To-do item>
Report the tally of lines featuring the word "pear" in the entries below, without anything else.

START Raw data

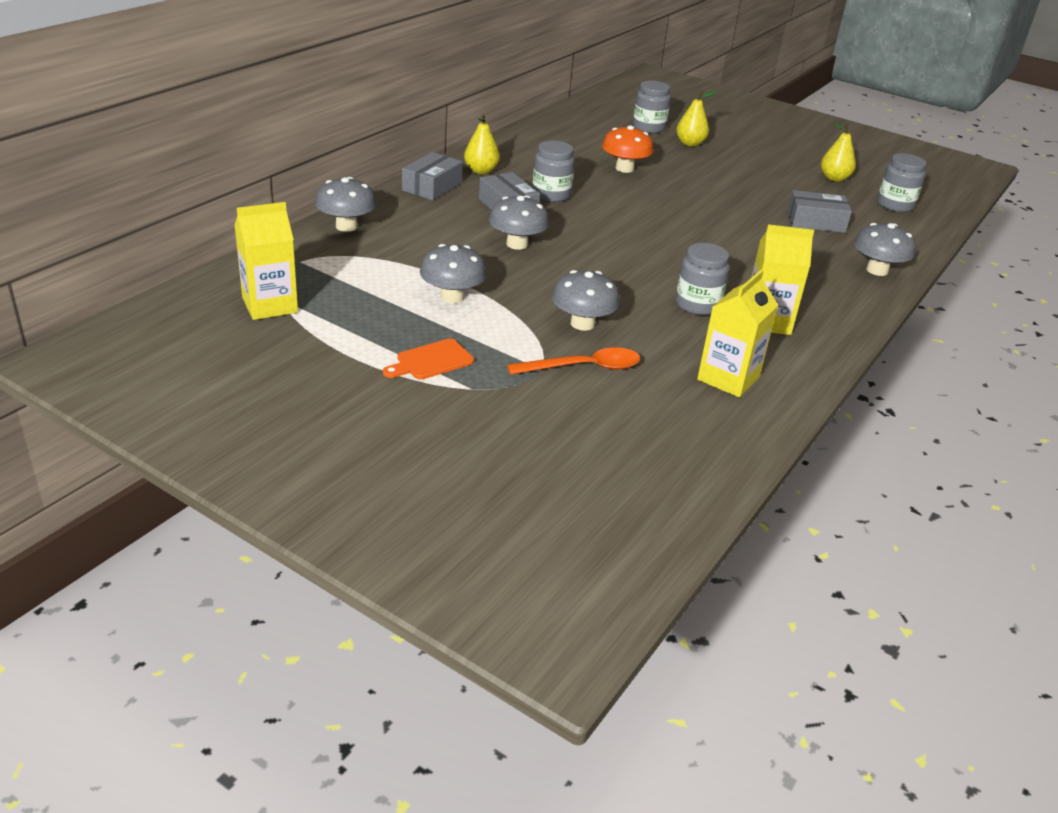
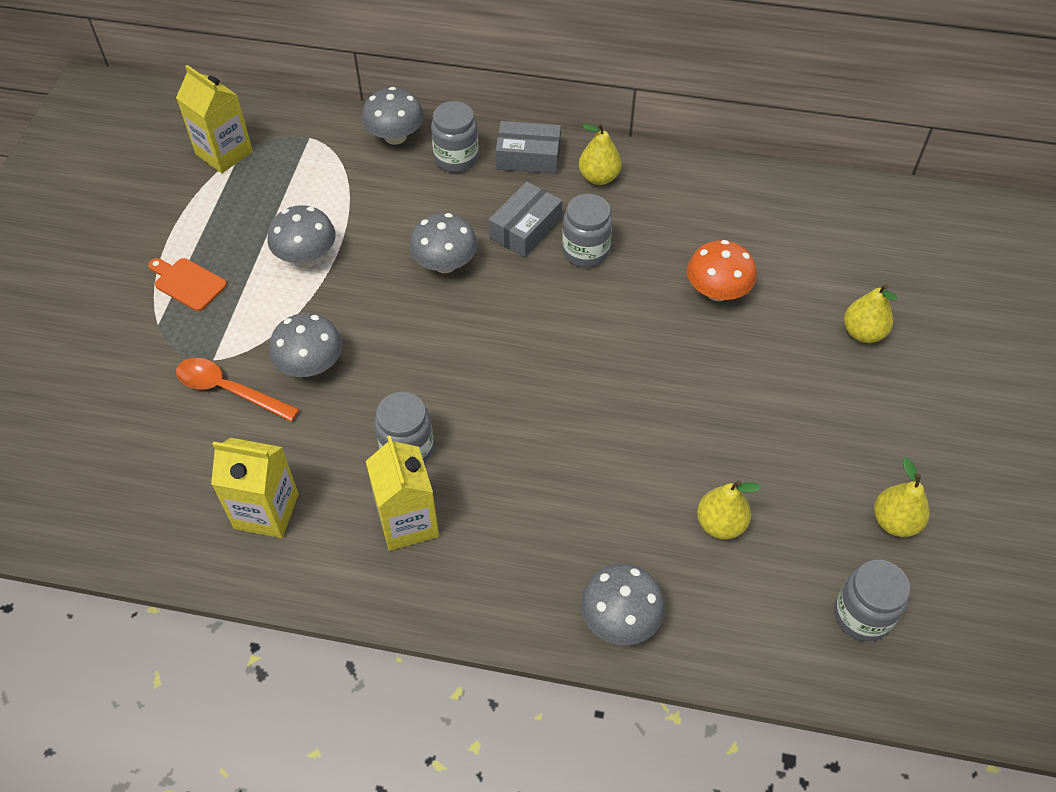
camera: 70 degrees right, 20 degrees up
(583, 368) = (229, 390): orange spoon -> orange spoon turned 150 degrees clockwise
(648, 128) = (875, 278): grey jar -> grey jar (456, 158)
(816, 222) = (720, 524): grey box -> yellow pear

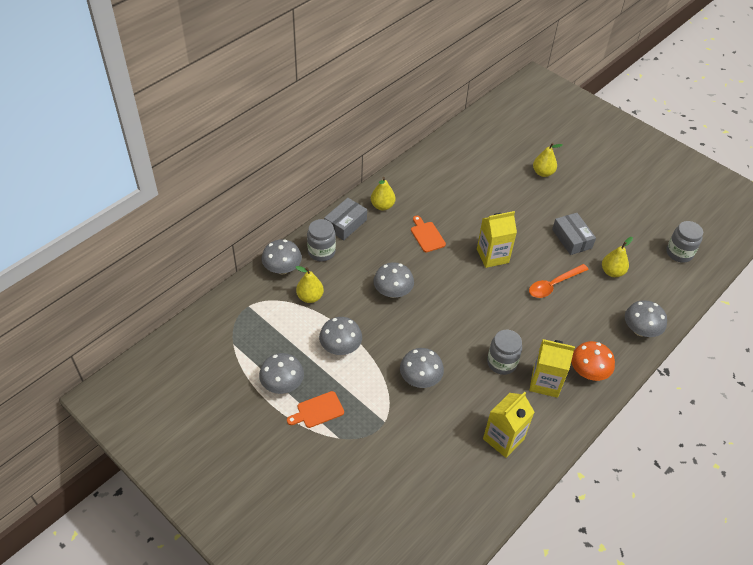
camera: 60 degrees left, 5 degrees down
(207, 229) = (282, 384): none -> grey mushroom
(224, 153) = (225, 350): yellow carton -> yellow carton (492, 256)
(229, 390) = (412, 422): orange spoon -> orange spoon (553, 285)
(525, 228) = (394, 249): grey box -> grey box (572, 239)
(585, 251) = (427, 235): grey jar -> orange cutting board
(717, 291) = (486, 204): orange mushroom -> orange mushroom (588, 372)
(895, 522) = (642, 219): yellow pear -> yellow pear (310, 297)

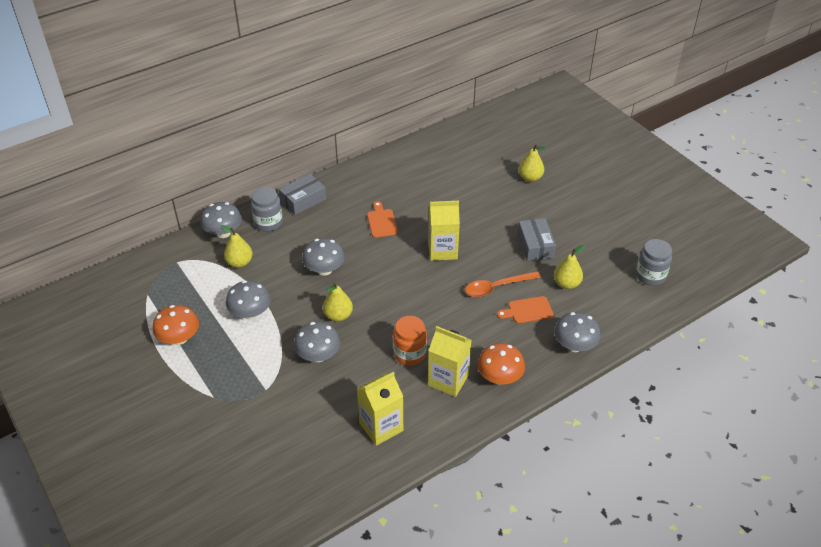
camera: 15 degrees right, 5 degrees down
(282, 384) = (179, 338): grey mushroom -> orange mushroom
(318, 410) = (203, 368): orange cutting board -> orange cutting board (527, 310)
(382, 206) = (347, 188): yellow pear -> yellow pear (338, 315)
(501, 363) = (409, 354): grey jar -> orange jar

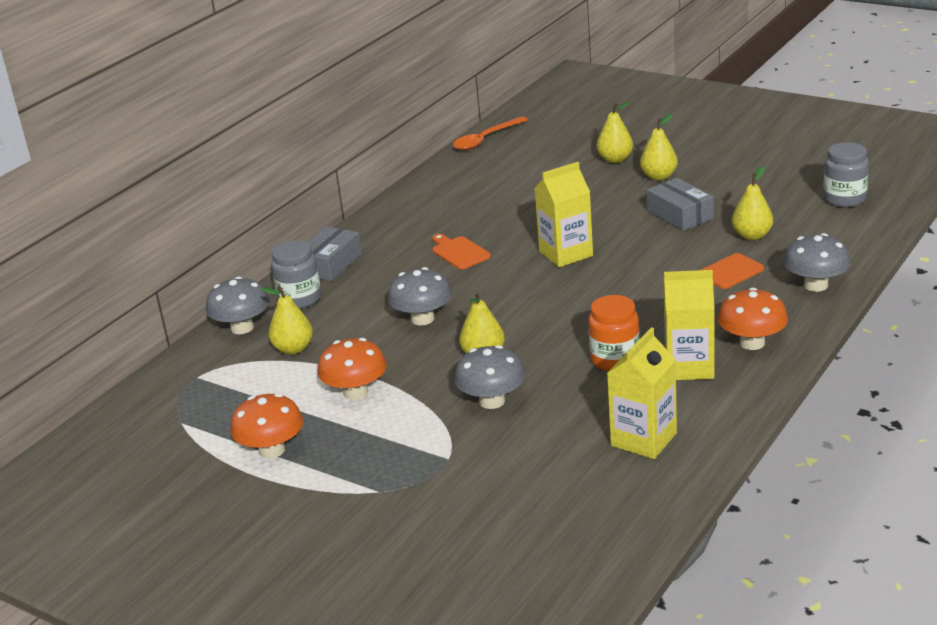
camera: 20 degrees left, 15 degrees down
(250, 313) = (355, 392): grey mushroom -> orange mushroom
(497, 287) = (668, 265): orange spoon -> orange spoon (485, 139)
(546, 205) = (659, 176): none -> yellow pear

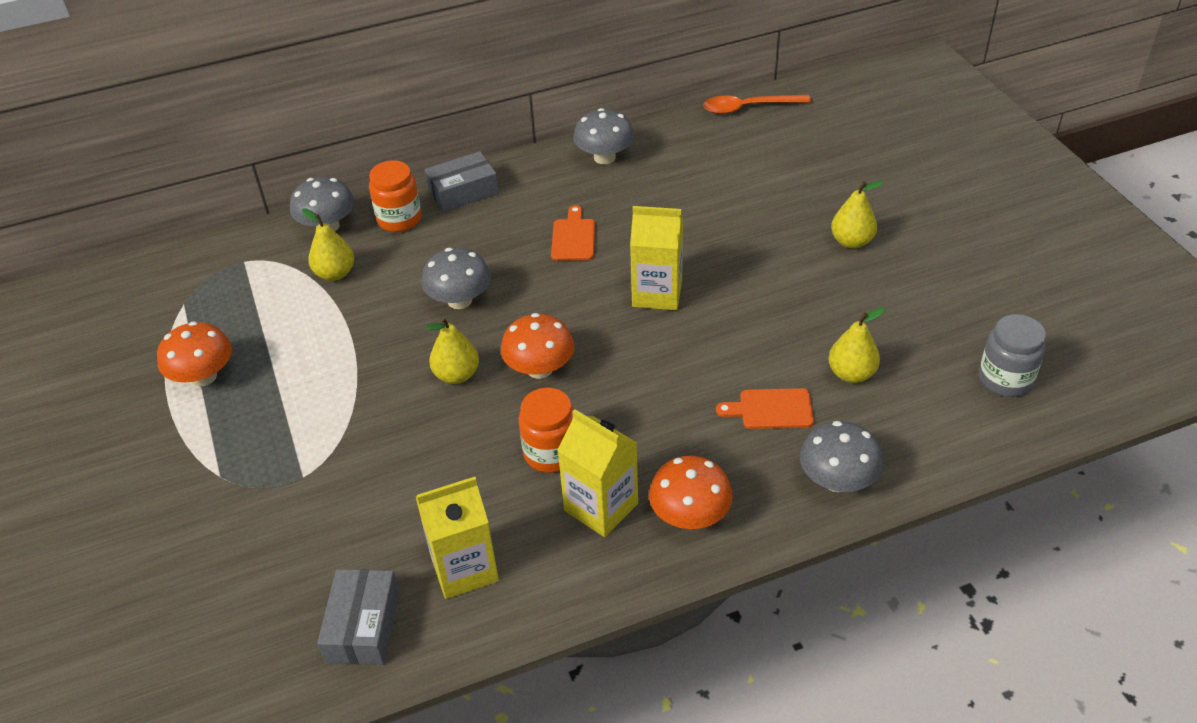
camera: 35 degrees right, 15 degrees up
(300, 299) = (399, 219): grey jar -> orange jar
(355, 392) = (323, 353): orange mushroom -> orange mushroom (540, 369)
(492, 401) = (404, 434): grey mushroom -> grey mushroom (604, 157)
(615, 159) = (836, 196): yellow pear -> none
(680, 214) = (814, 304): grey box -> grey box (363, 626)

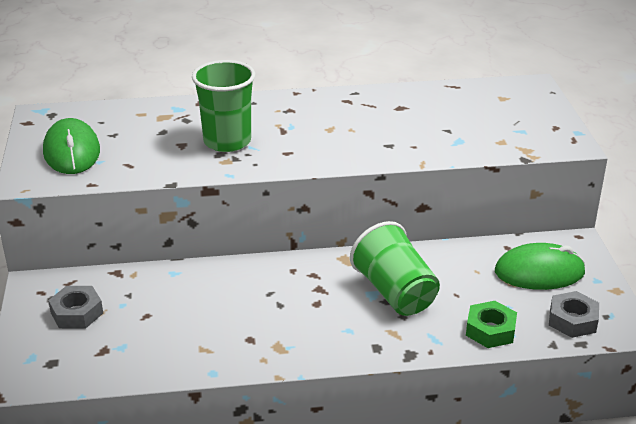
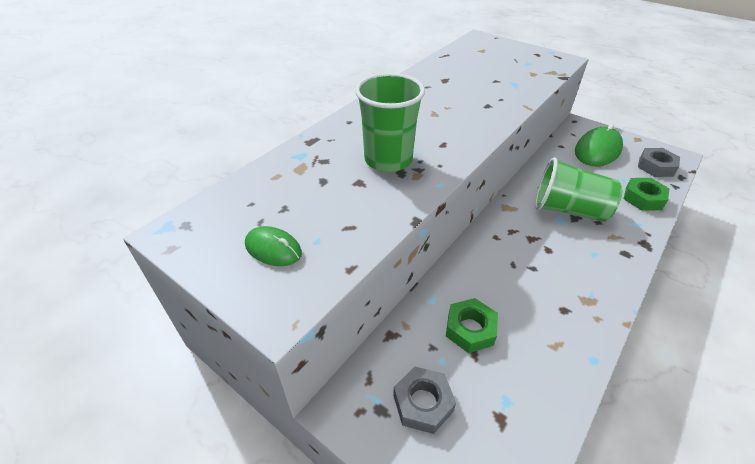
camera: 45 degrees left, 10 degrees up
(72, 152) = (273, 249): green mouse -> green mouse, size x0.59
(167, 303) = (470, 329): none -> green nut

END Raw data

Final answer>
5